All lines from the one with "green teapot [671,305,723,363]" onward, through the last line of the records below, are to be retyped word for word.

◆ ◆ ◆ ◆ ◆

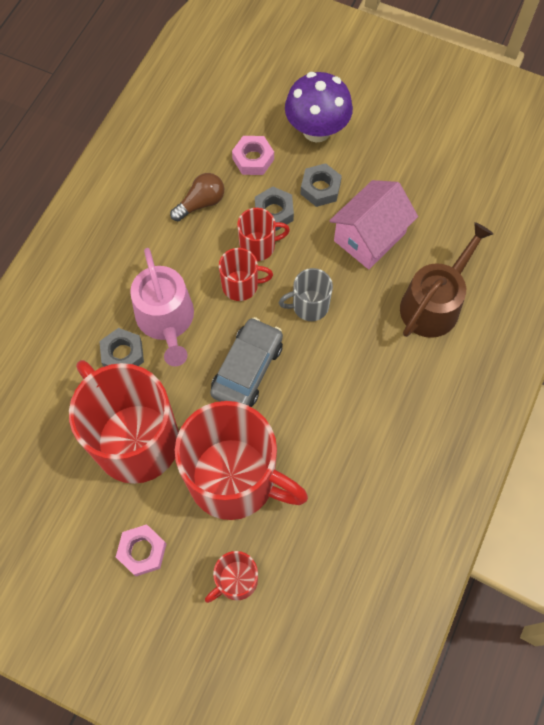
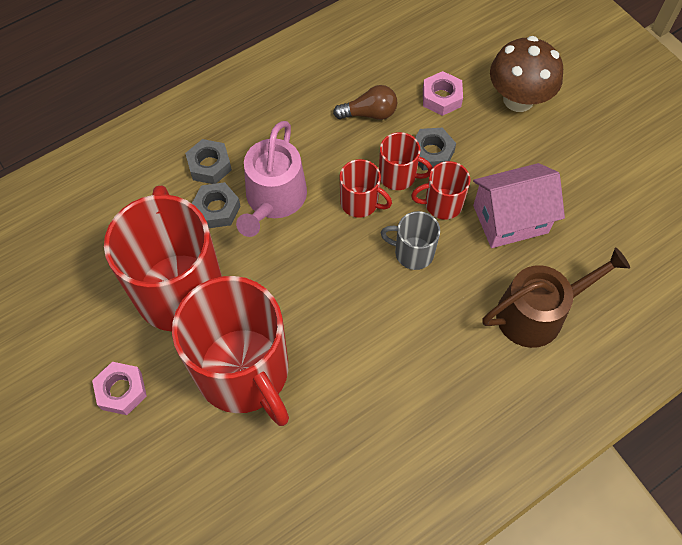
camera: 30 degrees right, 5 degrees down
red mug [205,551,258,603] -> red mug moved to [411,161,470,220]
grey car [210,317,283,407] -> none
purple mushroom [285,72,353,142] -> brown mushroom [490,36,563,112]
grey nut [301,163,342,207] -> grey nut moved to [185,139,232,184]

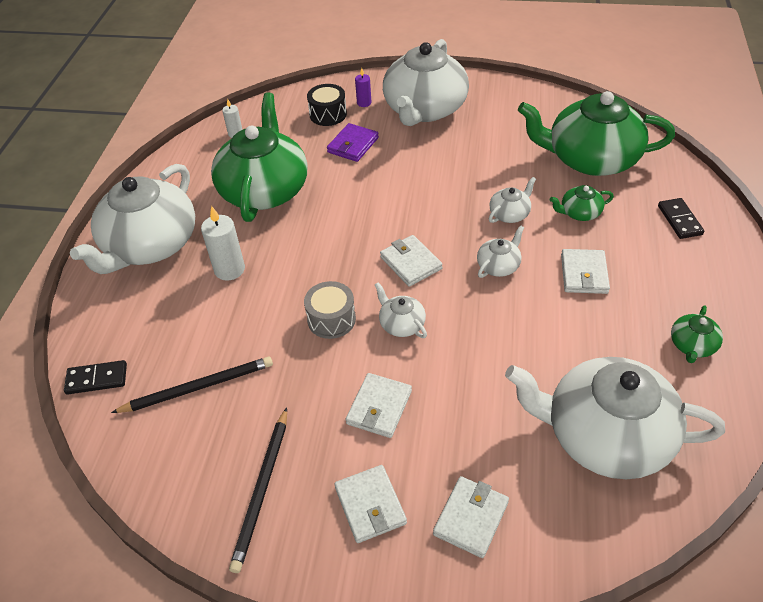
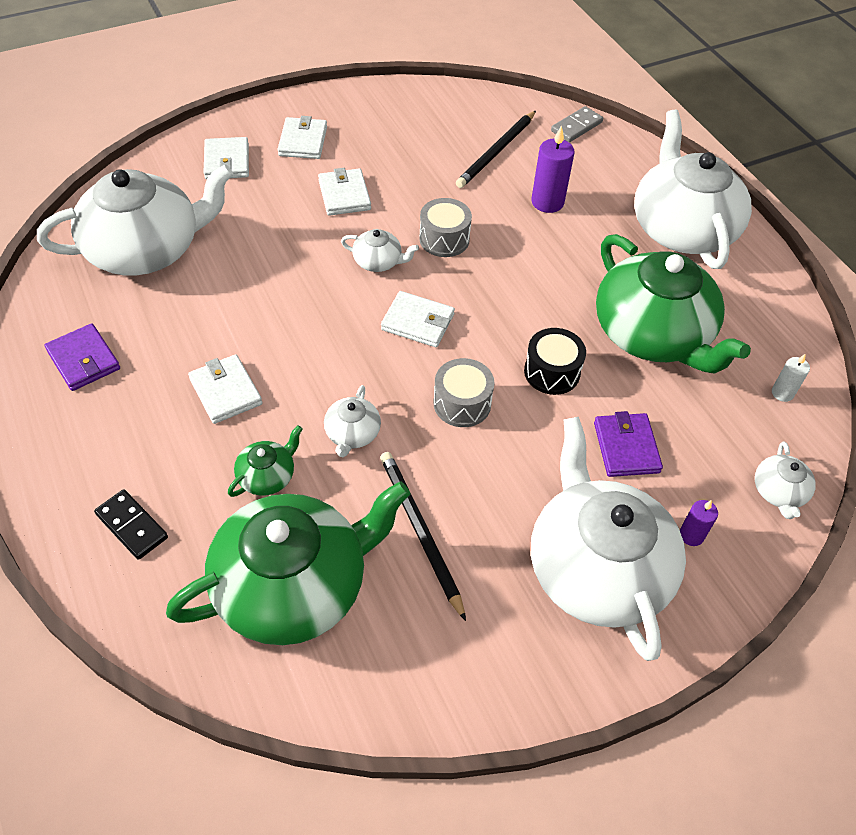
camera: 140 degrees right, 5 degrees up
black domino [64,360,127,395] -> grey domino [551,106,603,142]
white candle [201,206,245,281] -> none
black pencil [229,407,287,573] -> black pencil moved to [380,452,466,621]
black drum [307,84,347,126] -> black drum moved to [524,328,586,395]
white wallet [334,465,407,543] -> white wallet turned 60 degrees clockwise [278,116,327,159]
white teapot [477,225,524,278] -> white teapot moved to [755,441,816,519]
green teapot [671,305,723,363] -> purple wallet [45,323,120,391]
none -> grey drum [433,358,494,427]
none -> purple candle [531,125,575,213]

◆ ◆ ◆ ◆ ◆

## Result for this task
green teapot [671,305,723,363] -> purple wallet [45,323,120,391]
none -> grey drum [433,358,494,427]
none -> purple candle [531,125,575,213]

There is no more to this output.